Items listed in a dataset
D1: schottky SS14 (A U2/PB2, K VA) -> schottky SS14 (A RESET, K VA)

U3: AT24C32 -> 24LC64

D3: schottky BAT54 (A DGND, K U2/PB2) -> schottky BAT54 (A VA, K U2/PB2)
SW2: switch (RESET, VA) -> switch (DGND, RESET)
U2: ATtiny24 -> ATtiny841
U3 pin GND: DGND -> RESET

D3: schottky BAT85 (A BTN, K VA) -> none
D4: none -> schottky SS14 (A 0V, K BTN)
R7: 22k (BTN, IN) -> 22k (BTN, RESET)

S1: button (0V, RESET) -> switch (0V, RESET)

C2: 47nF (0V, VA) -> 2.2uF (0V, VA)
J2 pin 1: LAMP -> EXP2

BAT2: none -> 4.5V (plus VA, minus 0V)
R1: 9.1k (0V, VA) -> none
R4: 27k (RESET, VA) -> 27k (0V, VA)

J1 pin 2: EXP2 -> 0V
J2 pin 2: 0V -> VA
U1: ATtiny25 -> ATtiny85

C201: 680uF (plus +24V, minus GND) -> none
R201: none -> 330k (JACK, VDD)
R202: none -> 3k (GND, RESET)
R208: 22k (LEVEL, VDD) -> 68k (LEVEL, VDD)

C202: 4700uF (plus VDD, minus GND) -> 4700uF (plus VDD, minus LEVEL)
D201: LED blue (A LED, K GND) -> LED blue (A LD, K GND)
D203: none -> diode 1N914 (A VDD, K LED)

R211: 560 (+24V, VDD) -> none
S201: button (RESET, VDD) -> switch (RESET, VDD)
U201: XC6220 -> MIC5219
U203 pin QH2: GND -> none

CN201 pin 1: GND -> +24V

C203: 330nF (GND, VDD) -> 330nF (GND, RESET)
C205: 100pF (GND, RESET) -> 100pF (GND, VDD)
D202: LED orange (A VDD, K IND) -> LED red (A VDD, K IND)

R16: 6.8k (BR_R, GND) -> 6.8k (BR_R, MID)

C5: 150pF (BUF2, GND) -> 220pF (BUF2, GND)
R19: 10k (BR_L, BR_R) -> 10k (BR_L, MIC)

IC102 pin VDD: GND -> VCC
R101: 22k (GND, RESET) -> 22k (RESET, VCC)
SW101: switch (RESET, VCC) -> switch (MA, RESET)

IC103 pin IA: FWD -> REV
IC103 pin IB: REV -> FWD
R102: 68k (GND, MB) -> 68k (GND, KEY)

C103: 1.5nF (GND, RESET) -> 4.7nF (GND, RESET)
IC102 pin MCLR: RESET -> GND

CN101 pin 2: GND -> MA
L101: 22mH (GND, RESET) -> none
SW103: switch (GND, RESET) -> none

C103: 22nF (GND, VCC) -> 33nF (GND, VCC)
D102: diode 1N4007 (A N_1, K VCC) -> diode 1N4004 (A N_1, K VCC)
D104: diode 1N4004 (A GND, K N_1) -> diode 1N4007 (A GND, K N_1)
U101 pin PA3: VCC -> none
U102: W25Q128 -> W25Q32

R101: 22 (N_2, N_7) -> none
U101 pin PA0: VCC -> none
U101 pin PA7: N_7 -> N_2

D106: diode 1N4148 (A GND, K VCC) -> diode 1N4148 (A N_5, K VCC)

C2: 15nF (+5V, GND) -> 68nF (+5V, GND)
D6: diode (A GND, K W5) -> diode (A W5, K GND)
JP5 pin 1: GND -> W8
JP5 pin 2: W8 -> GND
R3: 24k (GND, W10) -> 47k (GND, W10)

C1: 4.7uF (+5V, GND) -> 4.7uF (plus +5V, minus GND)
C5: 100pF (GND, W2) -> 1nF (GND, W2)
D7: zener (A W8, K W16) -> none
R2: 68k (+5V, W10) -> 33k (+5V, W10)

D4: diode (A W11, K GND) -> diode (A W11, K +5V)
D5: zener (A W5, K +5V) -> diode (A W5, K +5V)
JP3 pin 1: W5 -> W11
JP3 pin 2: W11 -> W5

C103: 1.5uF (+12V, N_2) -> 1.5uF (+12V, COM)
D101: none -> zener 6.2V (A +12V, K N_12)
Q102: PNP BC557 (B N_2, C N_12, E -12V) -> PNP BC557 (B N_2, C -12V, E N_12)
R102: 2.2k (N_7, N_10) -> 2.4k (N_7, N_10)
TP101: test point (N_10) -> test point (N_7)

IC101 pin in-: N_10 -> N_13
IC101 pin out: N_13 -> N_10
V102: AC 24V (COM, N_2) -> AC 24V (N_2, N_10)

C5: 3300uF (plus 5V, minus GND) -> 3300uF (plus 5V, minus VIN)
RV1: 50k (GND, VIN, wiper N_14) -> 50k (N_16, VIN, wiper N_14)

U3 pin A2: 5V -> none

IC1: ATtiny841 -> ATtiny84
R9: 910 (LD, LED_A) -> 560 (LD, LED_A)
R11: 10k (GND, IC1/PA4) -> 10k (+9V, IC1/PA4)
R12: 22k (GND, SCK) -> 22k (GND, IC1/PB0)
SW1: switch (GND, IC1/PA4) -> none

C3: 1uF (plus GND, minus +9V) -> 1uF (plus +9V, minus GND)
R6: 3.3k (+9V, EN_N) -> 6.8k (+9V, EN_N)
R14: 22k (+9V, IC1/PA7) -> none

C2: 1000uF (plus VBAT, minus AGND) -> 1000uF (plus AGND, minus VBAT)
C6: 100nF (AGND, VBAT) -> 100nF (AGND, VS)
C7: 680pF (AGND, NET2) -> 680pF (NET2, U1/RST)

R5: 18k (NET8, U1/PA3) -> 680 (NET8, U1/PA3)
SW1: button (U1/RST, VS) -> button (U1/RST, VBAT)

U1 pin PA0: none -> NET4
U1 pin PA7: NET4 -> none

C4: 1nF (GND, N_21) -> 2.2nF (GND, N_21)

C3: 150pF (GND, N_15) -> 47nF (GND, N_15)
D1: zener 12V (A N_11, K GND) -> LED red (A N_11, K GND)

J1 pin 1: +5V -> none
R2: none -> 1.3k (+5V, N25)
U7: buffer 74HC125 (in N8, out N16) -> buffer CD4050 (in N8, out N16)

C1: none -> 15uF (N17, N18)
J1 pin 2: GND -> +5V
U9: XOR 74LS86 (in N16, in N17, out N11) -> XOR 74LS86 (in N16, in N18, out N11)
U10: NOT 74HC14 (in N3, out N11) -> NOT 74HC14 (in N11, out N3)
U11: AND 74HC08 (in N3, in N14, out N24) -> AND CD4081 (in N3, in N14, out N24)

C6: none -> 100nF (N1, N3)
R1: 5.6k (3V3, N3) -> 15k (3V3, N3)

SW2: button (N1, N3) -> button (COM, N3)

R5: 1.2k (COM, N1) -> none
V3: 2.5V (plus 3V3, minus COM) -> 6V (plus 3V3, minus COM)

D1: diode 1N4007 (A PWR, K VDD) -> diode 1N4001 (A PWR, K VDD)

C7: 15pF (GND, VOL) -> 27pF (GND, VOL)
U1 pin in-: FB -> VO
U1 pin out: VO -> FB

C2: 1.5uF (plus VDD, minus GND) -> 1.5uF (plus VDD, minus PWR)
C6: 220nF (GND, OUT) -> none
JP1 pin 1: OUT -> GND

◆ **WHAT THE TASK ASKS**:
Repeat every entry above exactly, leaving nothing out.

◆ **TASK RESULT**:
D1: schottky SS14 (A U2/PB2, K VA) -> schottky SS14 (A RESET, K VA)

U3: AT24C32 -> 24LC64

D3: schottky BAT54 (A DGND, K U2/PB2) -> schottky BAT54 (A VA, K U2/PB2)
SW2: switch (RESET, VA) -> switch (DGND, RESET)
U2: ATtiny24 -> ATtiny841
U3 pin GND: DGND -> RESET

D3: schottky BAT85 (A BTN, K VA) -> none
D4: none -> schottky SS14 (A 0V, K BTN)
R7: 22k (BTN, IN) -> 22k (BTN, RESET)

S1: button (0V, RESET) -> switch (0V, RESET)

C2: 47nF (0V, VA) -> 2.2uF (0V, VA)
J2 pin 1: LAMP -> EXP2

BAT2: none -> 4.5V (plus VA, minus 0V)
R1: 9.1k (0V, VA) -> none
R4: 27k (RESET, VA) -> 27k (0V, VA)

J1 pin 2: EXP2 -> 0V
J2 pin 2: 0V -> VA
U1: ATtiny25 -> ATtiny85

C201: 680uF (plus +24V, minus GND) -> none
R201: none -> 330k (JACK, VDD)
R202: none -> 3k (GND, RESET)
R208: 22k (LEVEL, VDD) -> 68k (LEVEL, VDD)

C202: 4700uF (plus VDD, minus GND) -> 4700uF (plus VDD, minus LEVEL)
D201: LED blue (A LED, K GND) -> LED blue (A LD, K GND)
D203: none -> diode 1N914 (A VDD, K LED)

R211: 560 (+24V, VDD) -> none
S201: button (RESET, VDD) -> switch (RESET, VDD)
U201: XC6220 -> MIC5219
U203 pin QH2: GND -> none

CN201 pin 1: GND -> +24V

C203: 330nF (GND, VDD) -> 330nF (GND, RESET)
C205: 100pF (GND, RESET) -> 100pF (GND, VDD)
D202: LED orange (A VDD, K IND) -> LED red (A VDD, K IND)

R16: 6.8k (BR_R, GND) -> 6.8k (BR_R, MID)

C5: 150pF (BUF2, GND) -> 220pF (BUF2, GND)
R19: 10k (BR_L, BR_R) -> 10k (BR_L, MIC)

IC102 pin VDD: GND -> VCC
R101: 22k (GND, RESET) -> 22k (RESET, VCC)
SW101: switch (RESET, VCC) -> switch (MA, RESET)

IC103 pin IA: FWD -> REV
IC103 pin IB: REV -> FWD
R102: 68k (GND, MB) -> 68k (GND, KEY)

C103: 1.5nF (GND, RESET) -> 4.7nF (GND, RESET)
IC102 pin MCLR: RESET -> GND

CN101 pin 2: GND -> MA
L101: 22mH (GND, RESET) -> none
SW103: switch (GND, RESET) -> none

C103: 22nF (GND, VCC) -> 33nF (GND, VCC)
D102: diode 1N4007 (A N_1, K VCC) -> diode 1N4004 (A N_1, K VCC)
D104: diode 1N4004 (A GND, K N_1) -> diode 1N4007 (A GND, K N_1)
U101 pin PA3: VCC -> none
U102: W25Q128 -> W25Q32

R101: 22 (N_2, N_7) -> none
U101 pin PA0: VCC -> none
U101 pin PA7: N_7 -> N_2

D106: diode 1N4148 (A GND, K VCC) -> diode 1N4148 (A N_5, K VCC)

C2: 15nF (+5V, GND) -> 68nF (+5V, GND)
D6: diode (A GND, K W5) -> diode (A W5, K GND)
JP5 pin 1: GND -> W8
JP5 pin 2: W8 -> GND
R3: 24k (GND, W10) -> 47k (GND, W10)

C1: 4.7uF (+5V, GND) -> 4.7uF (plus +5V, minus GND)
C5: 100pF (GND, W2) -> 1nF (GND, W2)
D7: zener (A W8, K W16) -> none
R2: 68k (+5V, W10) -> 33k (+5V, W10)

D4: diode (A W11, K GND) -> diode (A W11, K +5V)
D5: zener (A W5, K +5V) -> diode (A W5, K +5V)
JP3 pin 1: W5 -> W11
JP3 pin 2: W11 -> W5

C103: 1.5uF (+12V, N_2) -> 1.5uF (+12V, COM)
D101: none -> zener 6.2V (A +12V, K N_12)
Q102: PNP BC557 (B N_2, C N_12, E -12V) -> PNP BC557 (B N_2, C -12V, E N_12)
R102: 2.2k (N_7, N_10) -> 2.4k (N_7, N_10)
TP101: test point (N_10) -> test point (N_7)

IC101 pin in-: N_10 -> N_13
IC101 pin out: N_13 -> N_10
V102: AC 24V (COM, N_2) -> AC 24V (N_2, N_10)

C5: 3300uF (plus 5V, minus GND) -> 3300uF (plus 5V, minus VIN)
RV1: 50k (GND, VIN, wiper N_14) -> 50k (N_16, VIN, wiper N_14)

U3 pin A2: 5V -> none

IC1: ATtiny841 -> ATtiny84
R9: 910 (LD, LED_A) -> 560 (LD, LED_A)
R11: 10k (GND, IC1/PA4) -> 10k (+9V, IC1/PA4)
R12: 22k (GND, SCK) -> 22k (GND, IC1/PB0)
SW1: switch (GND, IC1/PA4) -> none

C3: 1uF (plus GND, minus +9V) -> 1uF (plus +9V, minus GND)
R6: 3.3k (+9V, EN_N) -> 6.8k (+9V, EN_N)
R14: 22k (+9V, IC1/PA7) -> none

C2: 1000uF (plus VBAT, minus AGND) -> 1000uF (plus AGND, minus VBAT)
C6: 100nF (AGND, VBAT) -> 100nF (AGND, VS)
C7: 680pF (AGND, NET2) -> 680pF (NET2, U1/RST)

R5: 18k (NET8, U1/PA3) -> 680 (NET8, U1/PA3)
SW1: button (U1/RST, VS) -> button (U1/RST, VBAT)

U1 pin PA0: none -> NET4
U1 pin PA7: NET4 -> none

C4: 1nF (GND, N_21) -> 2.2nF (GND, N_21)

C3: 150pF (GND, N_15) -> 47nF (GND, N_15)
D1: zener 12V (A N_11, K GND) -> LED red (A N_11, K GND)

J1 pin 1: +5V -> none
R2: none -> 1.3k (+5V, N25)
U7: buffer 74HC125 (in N8, out N16) -> buffer CD4050 (in N8, out N16)

C1: none -> 15uF (N17, N18)
J1 pin 2: GND -> +5V
U9: XOR 74LS86 (in N16, in N17, out N11) -> XOR 74LS86 (in N16, in N18, out N11)
U10: NOT 74HC14 (in N3, out N11) -> NOT 74HC14 (in N11, out N3)
U11: AND 74HC08 (in N3, in N14, out N24) -> AND CD4081 (in N3, in N14, out N24)

C6: none -> 100nF (N1, N3)
R1: 5.6k (3V3, N3) -> 15k (3V3, N3)

SW2: button (N1, N3) -> button (COM, N3)

R5: 1.2k (COM, N1) -> none
V3: 2.5V (plus 3V3, minus COM) -> 6V (plus 3V3, minus COM)

D1: diode 1N4007 (A PWR, K VDD) -> diode 1N4001 (A PWR, K VDD)

C7: 15pF (GND, VOL) -> 27pF (GND, VOL)
U1 pin in-: FB -> VO
U1 pin out: VO -> FB

C2: 1.5uF (plus VDD, minus GND) -> 1.5uF (plus VDD, minus PWR)
C6: 220nF (GND, OUT) -> none
JP1 pin 1: OUT -> GND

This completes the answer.